> _TASK GOAL_: Copy out each line of the data that holds the word "switch".

Data excerpts:
======

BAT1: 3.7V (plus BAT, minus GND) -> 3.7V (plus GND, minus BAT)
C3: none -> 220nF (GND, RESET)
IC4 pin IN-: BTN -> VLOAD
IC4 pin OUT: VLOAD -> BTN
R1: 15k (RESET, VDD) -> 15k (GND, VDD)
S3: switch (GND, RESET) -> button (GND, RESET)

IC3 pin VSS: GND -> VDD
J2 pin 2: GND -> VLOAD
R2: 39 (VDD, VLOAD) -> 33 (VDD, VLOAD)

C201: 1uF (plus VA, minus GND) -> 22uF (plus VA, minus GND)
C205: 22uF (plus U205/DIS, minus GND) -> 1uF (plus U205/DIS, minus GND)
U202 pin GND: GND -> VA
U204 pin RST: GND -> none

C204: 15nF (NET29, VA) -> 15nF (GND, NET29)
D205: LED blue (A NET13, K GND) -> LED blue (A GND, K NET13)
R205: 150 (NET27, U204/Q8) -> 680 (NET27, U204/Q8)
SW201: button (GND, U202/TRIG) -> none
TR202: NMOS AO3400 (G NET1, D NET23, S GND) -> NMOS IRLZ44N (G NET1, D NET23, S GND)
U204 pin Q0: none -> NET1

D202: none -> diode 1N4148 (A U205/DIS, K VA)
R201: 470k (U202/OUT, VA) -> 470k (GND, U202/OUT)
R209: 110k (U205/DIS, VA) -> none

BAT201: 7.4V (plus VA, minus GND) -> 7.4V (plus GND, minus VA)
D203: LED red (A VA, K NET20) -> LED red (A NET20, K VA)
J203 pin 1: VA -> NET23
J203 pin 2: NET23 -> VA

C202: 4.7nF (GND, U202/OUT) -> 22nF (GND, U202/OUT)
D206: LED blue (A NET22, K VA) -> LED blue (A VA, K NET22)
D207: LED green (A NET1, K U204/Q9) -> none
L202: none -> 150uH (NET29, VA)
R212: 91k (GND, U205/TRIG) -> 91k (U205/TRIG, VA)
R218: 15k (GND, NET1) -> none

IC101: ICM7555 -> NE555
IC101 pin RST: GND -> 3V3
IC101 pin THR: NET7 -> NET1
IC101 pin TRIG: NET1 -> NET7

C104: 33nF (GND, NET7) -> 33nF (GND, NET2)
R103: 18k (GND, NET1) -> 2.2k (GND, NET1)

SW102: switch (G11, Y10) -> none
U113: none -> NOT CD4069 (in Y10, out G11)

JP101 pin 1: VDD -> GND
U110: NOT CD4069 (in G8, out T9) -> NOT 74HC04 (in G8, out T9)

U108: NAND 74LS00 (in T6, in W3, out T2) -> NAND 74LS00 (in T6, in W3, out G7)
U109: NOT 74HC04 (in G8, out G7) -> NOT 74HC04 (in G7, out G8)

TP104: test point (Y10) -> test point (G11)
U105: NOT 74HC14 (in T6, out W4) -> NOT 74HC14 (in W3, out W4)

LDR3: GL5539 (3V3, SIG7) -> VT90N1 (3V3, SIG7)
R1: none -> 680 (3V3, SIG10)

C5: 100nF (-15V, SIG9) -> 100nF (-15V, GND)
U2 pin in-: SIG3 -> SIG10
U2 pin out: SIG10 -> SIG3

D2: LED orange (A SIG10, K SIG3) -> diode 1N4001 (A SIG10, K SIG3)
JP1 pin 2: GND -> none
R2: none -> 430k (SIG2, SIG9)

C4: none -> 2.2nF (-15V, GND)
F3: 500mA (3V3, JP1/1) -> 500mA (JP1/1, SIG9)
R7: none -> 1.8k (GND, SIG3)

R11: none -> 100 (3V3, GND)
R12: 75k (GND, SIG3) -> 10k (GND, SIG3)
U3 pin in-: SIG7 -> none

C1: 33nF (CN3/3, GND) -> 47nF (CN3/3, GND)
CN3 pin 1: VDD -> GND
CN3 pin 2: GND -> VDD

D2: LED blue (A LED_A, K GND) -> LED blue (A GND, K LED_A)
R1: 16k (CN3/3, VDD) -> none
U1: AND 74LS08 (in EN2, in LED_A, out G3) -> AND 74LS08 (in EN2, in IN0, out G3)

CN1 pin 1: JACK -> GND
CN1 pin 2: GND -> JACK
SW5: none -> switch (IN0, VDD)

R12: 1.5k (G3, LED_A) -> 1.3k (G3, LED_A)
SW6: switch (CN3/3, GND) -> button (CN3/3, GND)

======

> _OUTPUT FOR THIS EXERCISE_:
S3: switch (GND, RESET) -> button (GND, RESET)
SW102: switch (G11, Y10) -> none
SW5: none -> switch (IN0, VDD)
SW6: switch (CN3/3, GND) -> button (CN3/3, GND)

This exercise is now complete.